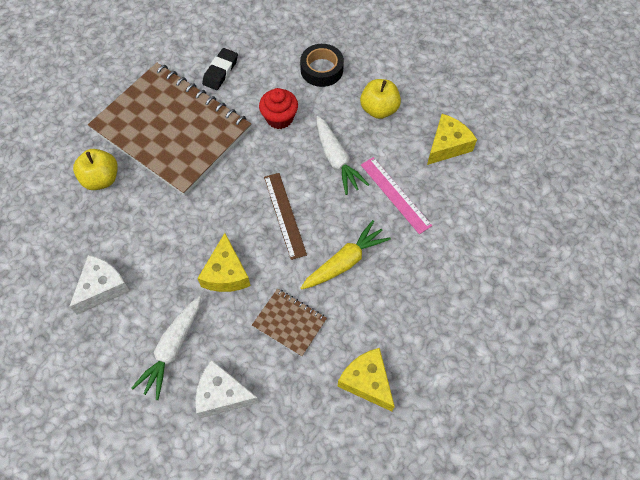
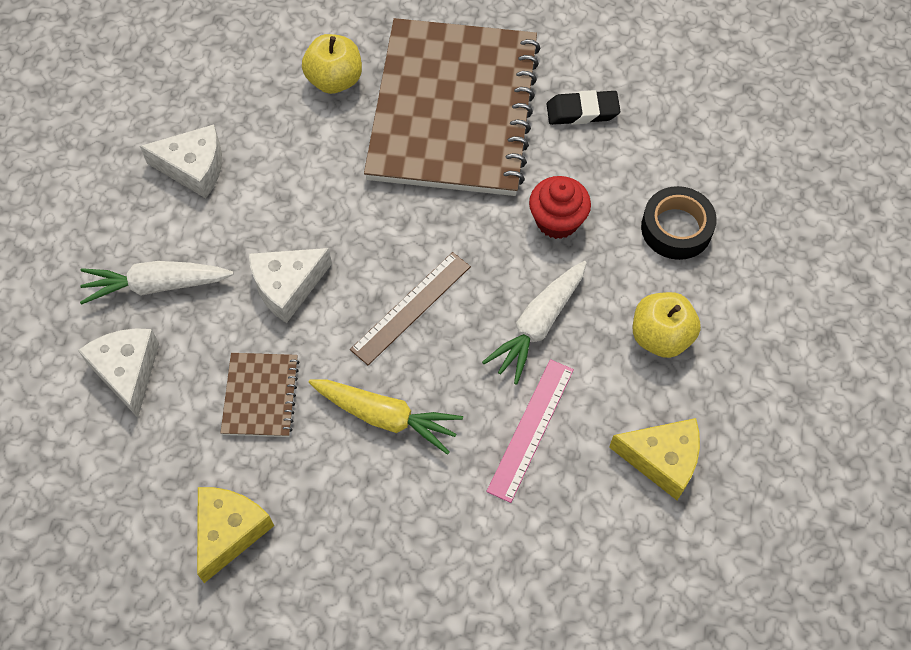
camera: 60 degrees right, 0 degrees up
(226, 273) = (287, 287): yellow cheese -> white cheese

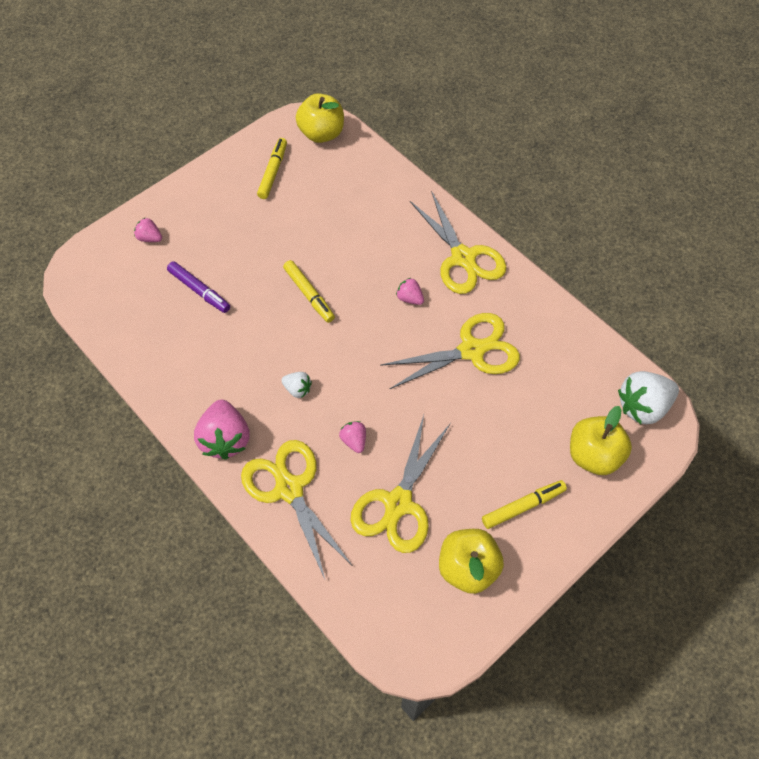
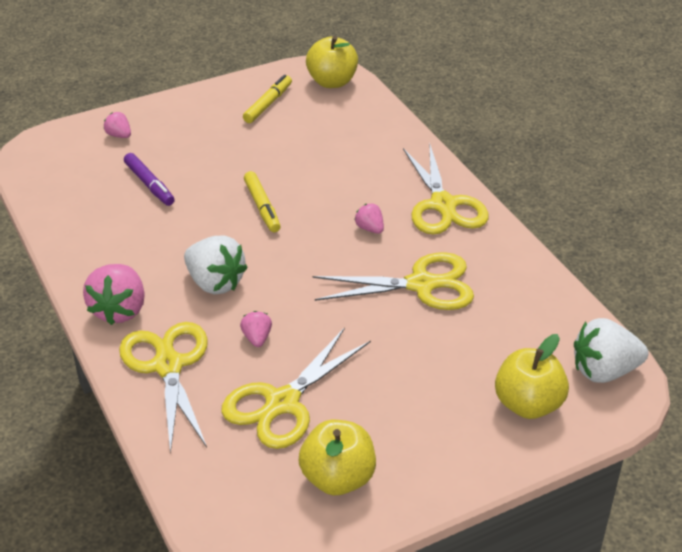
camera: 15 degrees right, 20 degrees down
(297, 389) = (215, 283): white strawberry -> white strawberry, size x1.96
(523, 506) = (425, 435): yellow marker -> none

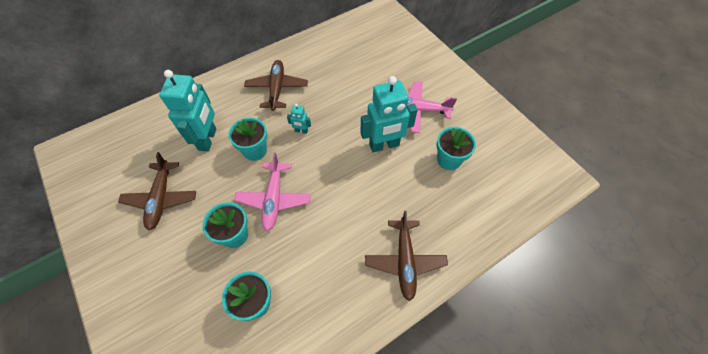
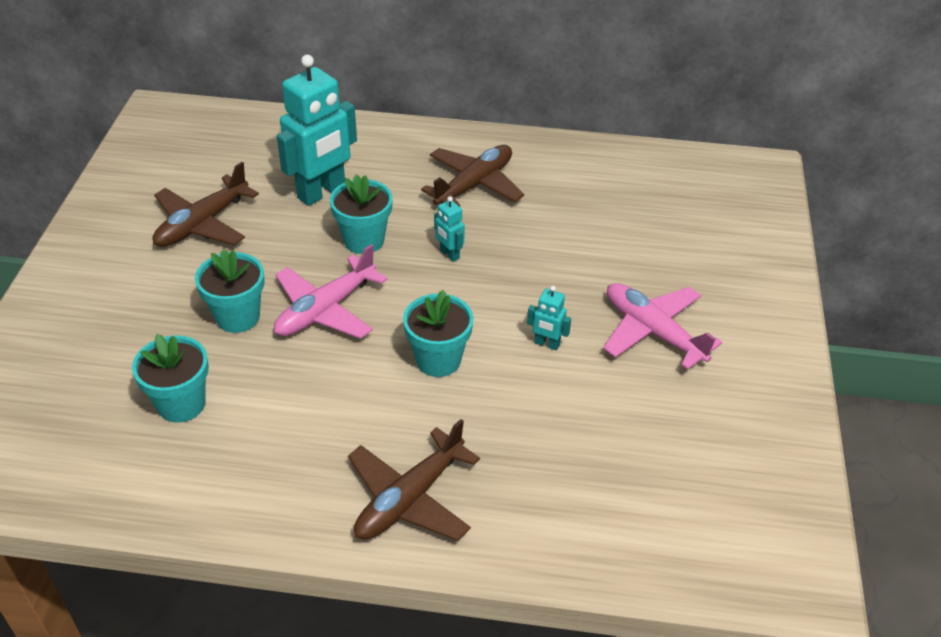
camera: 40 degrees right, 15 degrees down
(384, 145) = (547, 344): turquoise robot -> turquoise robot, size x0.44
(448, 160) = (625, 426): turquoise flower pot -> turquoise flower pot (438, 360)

### EXERCISE INSTRUCTIONS
Return only the lines of the records in which the string "degrees" appears.

### WRITTEN SOLUTION
camera: 60 degrees right, 0 degrees up
camera: 15 degrees right, 20 degrees down
camera: 40 degrees right, 15 degrees down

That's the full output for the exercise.